Object transformation records
--- START ---

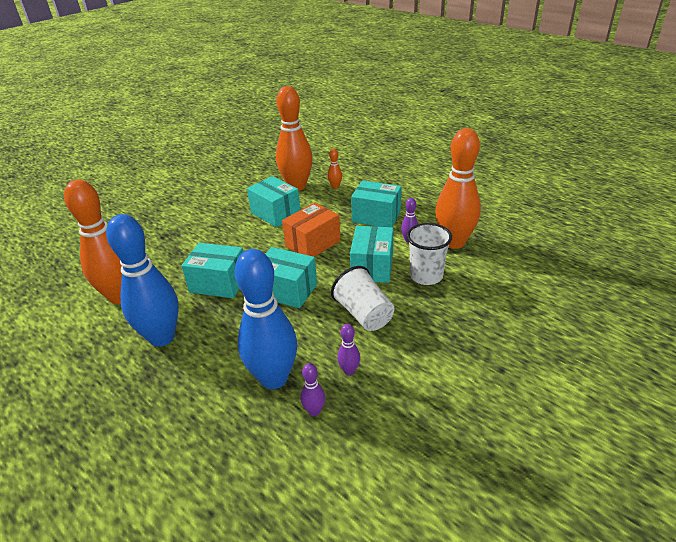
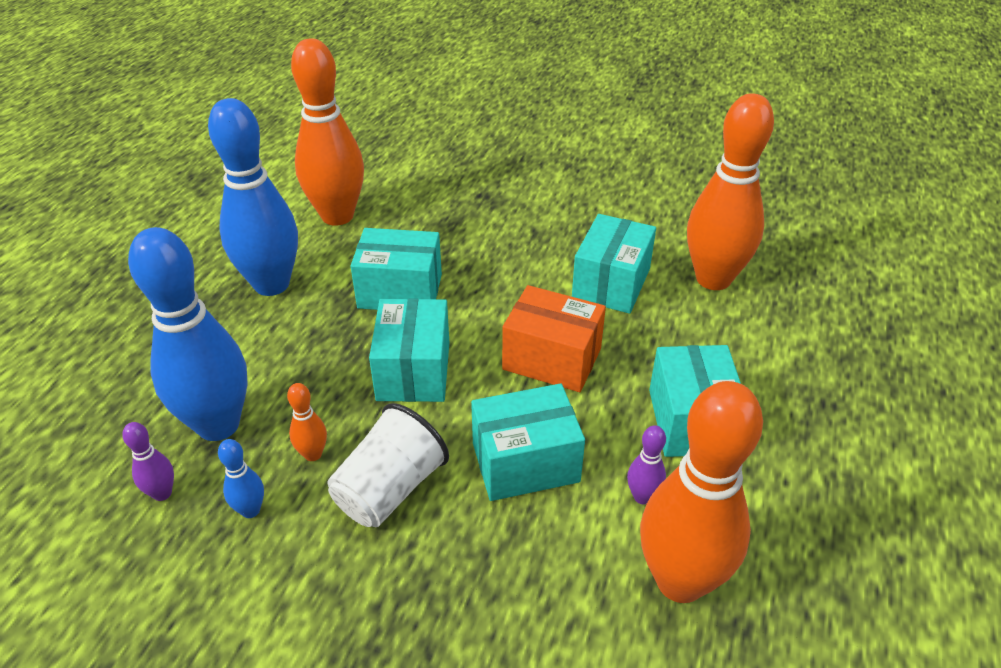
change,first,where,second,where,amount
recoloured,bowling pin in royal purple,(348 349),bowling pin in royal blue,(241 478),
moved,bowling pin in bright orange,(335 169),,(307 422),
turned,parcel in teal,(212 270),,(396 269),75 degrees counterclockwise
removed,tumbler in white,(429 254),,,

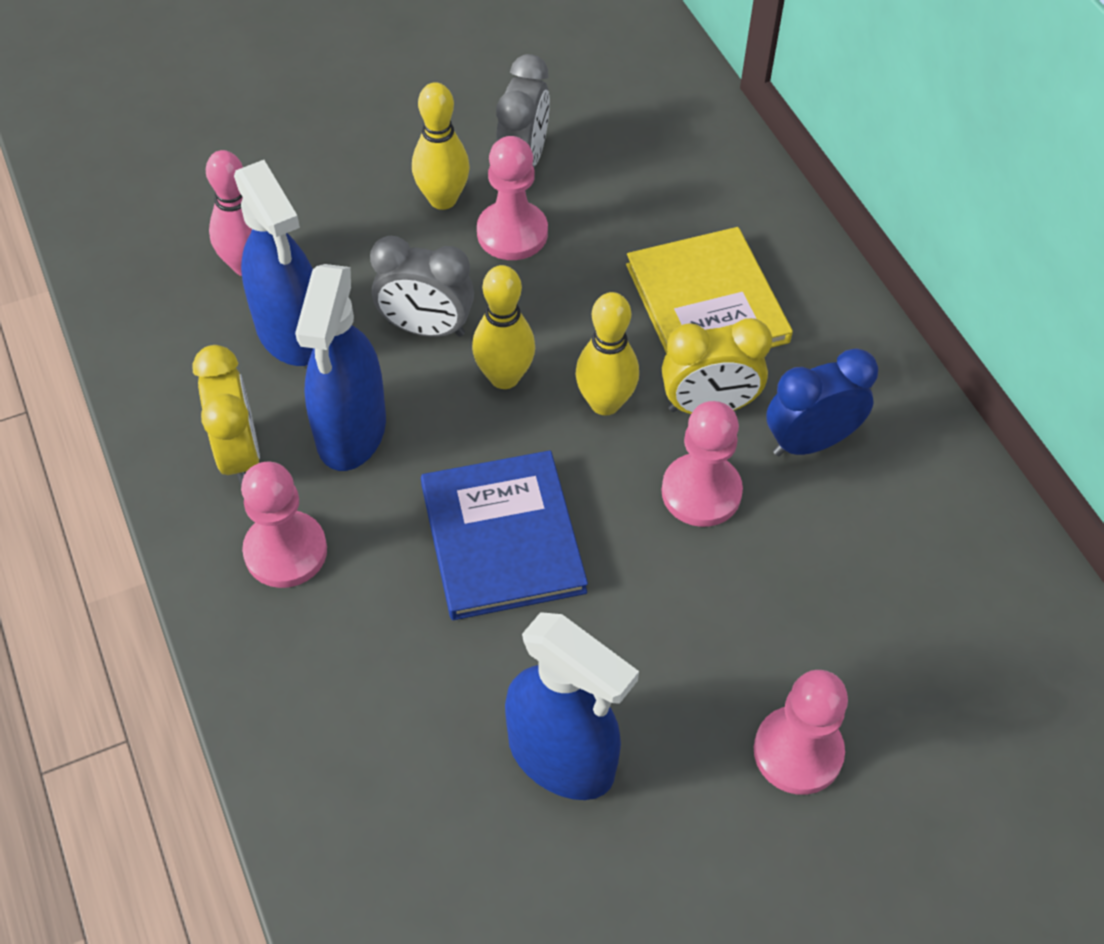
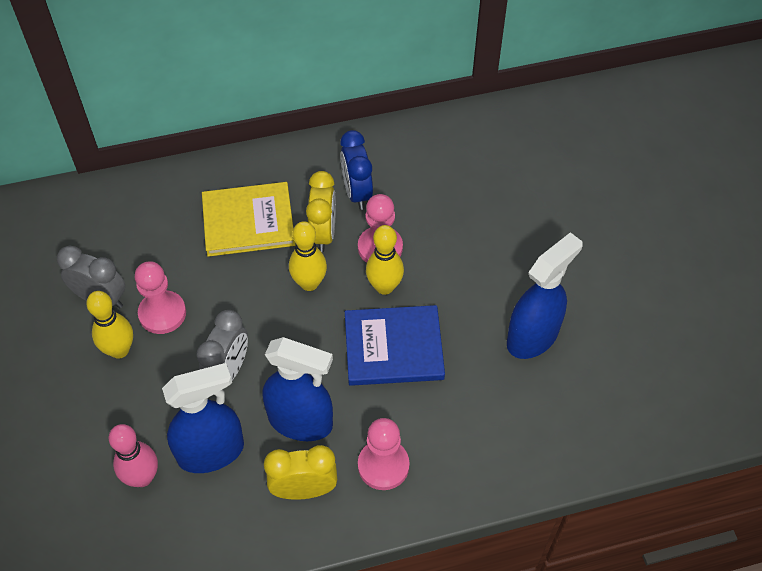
change,first,where,second,where,amount
moved,bowling pin in bright yellow,(503 327),,(385 260),
removed,game pawn in rose-pink,(801 732),,,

--- END ---

Produce a word-for-word copy of the records, omitting all images.

change,first,where,second,where,amount
recoloured,bowling pin in royal purple,(348 349),bowling pin in royal blue,(241 478),
moved,bowling pin in bright orange,(335 169),,(307 422),
turned,parcel in teal,(212 270),,(396 269),75 degrees counterclockwise
removed,tumbler in white,(429 254),,,

change,first,where,second,where,amount
moved,bowling pin in bright yellow,(503 327),,(385 260),
removed,game pawn in rose-pink,(801 732),,,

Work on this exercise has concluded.